## Exercise objective
Given the listing below, write out exactly the lines starting with the line that has "yellow circle: moved 2 px left, 3 px up" and going on through the line that has "black semicircle: moved 3 px right, 1 px up", both kept.

## Source data
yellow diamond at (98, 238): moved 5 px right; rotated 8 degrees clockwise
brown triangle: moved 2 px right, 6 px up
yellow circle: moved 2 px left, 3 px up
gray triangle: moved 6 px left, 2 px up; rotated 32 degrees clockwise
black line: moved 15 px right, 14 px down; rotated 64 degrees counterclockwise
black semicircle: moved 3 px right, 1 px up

---

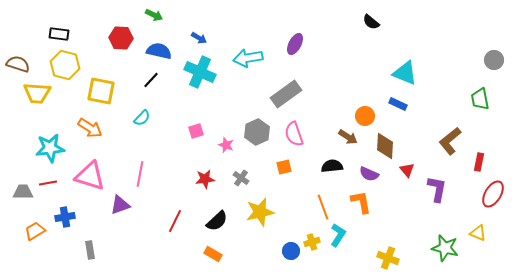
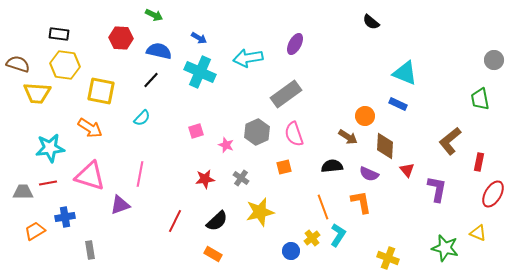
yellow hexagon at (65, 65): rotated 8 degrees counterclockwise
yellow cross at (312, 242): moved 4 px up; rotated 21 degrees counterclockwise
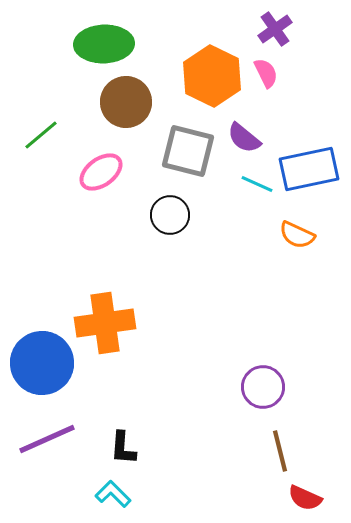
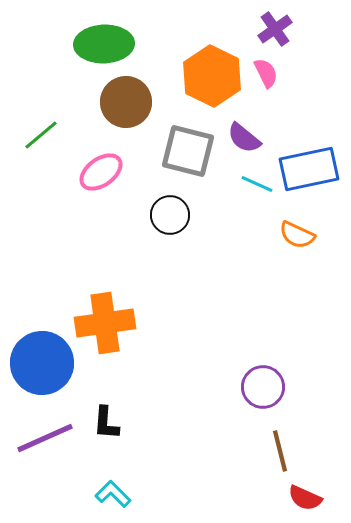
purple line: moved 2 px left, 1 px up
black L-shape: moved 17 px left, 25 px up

==

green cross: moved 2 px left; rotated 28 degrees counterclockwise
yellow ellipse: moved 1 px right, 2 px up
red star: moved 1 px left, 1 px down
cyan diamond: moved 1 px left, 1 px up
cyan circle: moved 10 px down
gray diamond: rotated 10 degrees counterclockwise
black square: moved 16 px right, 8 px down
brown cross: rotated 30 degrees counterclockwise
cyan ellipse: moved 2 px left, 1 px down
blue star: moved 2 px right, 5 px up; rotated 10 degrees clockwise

## Answer for this exercise
yellow circle: moved 2 px left, 3 px up
gray triangle: moved 6 px left, 2 px up; rotated 32 degrees clockwise
black line: moved 15 px right, 14 px down; rotated 64 degrees counterclockwise
black semicircle: moved 3 px right, 1 px up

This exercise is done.